Problem to work on:
Your job with the data below: print everything from the line that holds "fresh.pdf: [695,284,730,328] ->" down to the line that holds "printer.mp4: [281,20,618,177] ->", ends included, exactly, and nothing else.

Data shown:
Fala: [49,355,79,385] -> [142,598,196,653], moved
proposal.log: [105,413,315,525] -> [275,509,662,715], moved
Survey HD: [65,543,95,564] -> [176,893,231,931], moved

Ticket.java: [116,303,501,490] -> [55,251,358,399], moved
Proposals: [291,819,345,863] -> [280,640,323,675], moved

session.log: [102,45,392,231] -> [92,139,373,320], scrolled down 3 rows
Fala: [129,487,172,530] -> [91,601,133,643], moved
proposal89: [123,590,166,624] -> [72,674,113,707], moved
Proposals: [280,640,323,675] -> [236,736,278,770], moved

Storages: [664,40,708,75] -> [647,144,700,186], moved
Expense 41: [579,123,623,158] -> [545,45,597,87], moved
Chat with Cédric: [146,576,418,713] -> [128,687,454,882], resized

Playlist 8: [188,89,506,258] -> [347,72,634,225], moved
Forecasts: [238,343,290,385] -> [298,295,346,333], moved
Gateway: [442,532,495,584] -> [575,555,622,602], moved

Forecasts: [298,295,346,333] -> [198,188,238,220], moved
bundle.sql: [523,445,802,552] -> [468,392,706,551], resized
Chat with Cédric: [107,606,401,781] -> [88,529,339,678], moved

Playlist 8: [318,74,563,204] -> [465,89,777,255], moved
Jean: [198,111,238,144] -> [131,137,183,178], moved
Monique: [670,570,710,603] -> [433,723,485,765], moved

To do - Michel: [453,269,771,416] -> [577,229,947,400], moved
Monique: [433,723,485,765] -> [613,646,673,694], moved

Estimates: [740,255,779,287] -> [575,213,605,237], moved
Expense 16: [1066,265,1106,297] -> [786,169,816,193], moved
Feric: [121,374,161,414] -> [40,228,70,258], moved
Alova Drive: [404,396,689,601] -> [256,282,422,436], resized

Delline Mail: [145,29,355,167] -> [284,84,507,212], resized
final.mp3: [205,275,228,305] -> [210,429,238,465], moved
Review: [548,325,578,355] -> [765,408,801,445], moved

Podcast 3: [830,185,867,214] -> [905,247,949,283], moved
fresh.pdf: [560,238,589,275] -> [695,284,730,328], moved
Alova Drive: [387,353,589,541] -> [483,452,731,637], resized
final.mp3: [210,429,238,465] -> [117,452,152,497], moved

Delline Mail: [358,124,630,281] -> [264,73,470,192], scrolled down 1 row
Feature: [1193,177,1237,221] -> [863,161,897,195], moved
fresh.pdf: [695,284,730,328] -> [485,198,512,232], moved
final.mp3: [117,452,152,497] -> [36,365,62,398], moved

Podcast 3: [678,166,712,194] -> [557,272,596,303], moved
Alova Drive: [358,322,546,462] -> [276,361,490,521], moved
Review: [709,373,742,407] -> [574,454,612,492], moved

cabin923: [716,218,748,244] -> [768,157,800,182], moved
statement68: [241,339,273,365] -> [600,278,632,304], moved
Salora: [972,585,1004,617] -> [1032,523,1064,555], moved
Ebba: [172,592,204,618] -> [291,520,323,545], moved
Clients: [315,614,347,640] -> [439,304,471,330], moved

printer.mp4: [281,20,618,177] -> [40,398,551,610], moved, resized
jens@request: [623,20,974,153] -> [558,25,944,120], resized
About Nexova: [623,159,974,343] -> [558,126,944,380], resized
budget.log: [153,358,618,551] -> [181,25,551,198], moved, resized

Answer to this exercise:
fresh.pdf: [695,284,730,328] -> [485,198,512,232], moved
final.mp3: [117,452,152,497] -> [36,365,62,398], moved

Podcast 3: [678,166,712,194] -> [557,272,596,303], moved
Alova Drive: [358,322,546,462] -> [276,361,490,521], moved
Review: [709,373,742,407] -> [574,454,612,492], moved

cabin923: [716,218,748,244] -> [768,157,800,182], moved
statement68: [241,339,273,365] -> [600,278,632,304], moved
Salora: [972,585,1004,617] -> [1032,523,1064,555], moved
Ebba: [172,592,204,618] -> [291,520,323,545], moved
Clients: [315,614,347,640] -> [439,304,471,330], moved

printer.mp4: [281,20,618,177] -> [40,398,551,610], moved, resized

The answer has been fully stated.